--- WORKING DATA ---
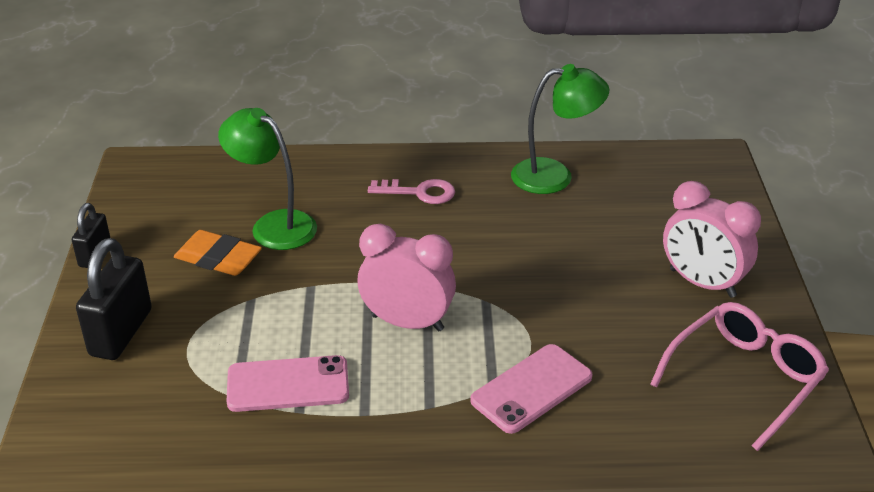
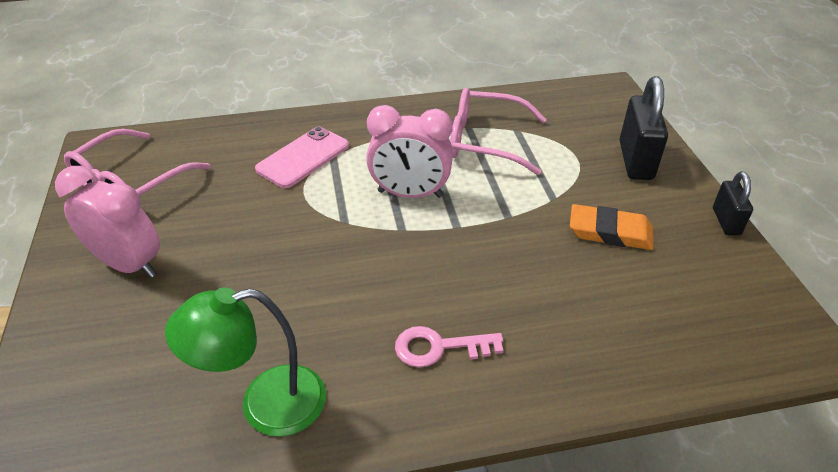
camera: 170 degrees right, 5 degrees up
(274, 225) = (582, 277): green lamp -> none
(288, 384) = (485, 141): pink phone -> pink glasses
==
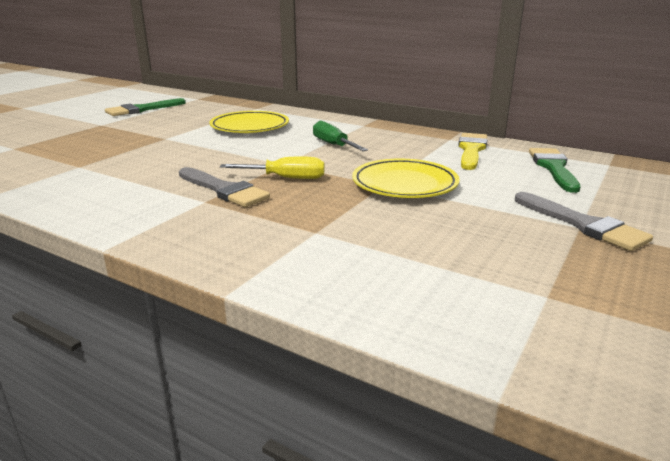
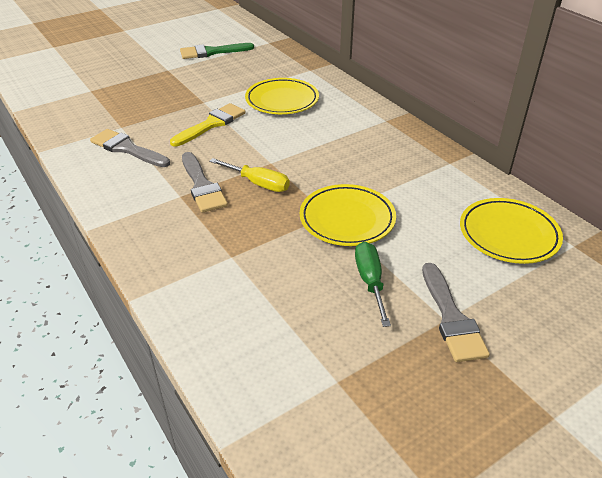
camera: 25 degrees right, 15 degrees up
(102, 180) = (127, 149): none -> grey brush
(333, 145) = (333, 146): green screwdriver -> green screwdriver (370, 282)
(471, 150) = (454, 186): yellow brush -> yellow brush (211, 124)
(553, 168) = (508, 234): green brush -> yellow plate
---
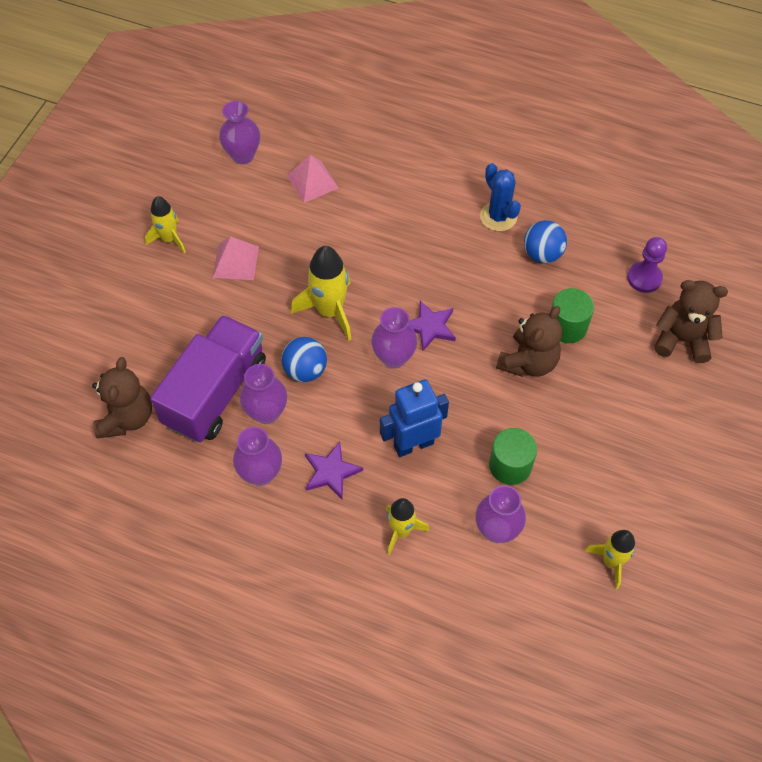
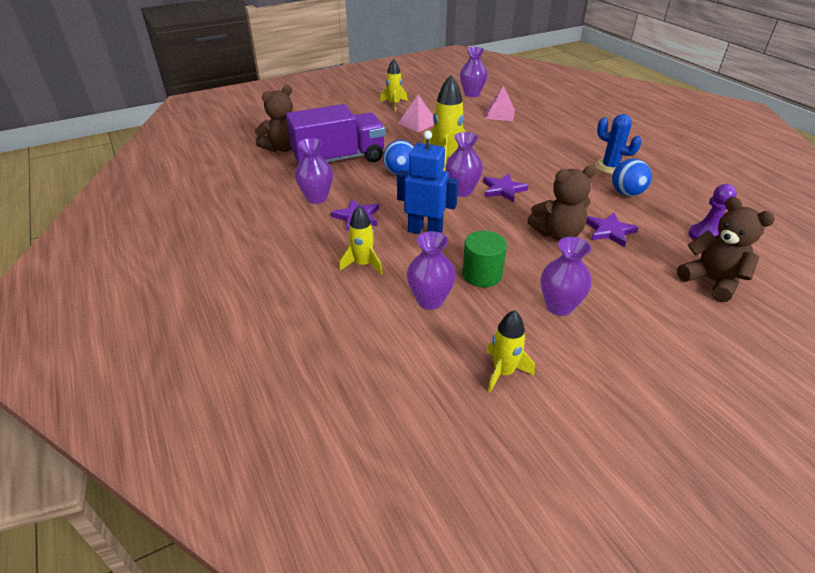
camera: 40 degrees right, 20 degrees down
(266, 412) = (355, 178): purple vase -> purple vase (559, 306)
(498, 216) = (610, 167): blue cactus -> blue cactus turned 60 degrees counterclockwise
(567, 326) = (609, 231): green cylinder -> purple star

--- TASK DIRECTIONS ---
Which lines hold the word "right"? Return all of them from the records above.

--- EXPECTED OUTPUT ---
camera: 170 degrees right, 5 degrees up
camera: 25 degrees right, 15 degrees up
camera: 40 degrees right, 20 degrees down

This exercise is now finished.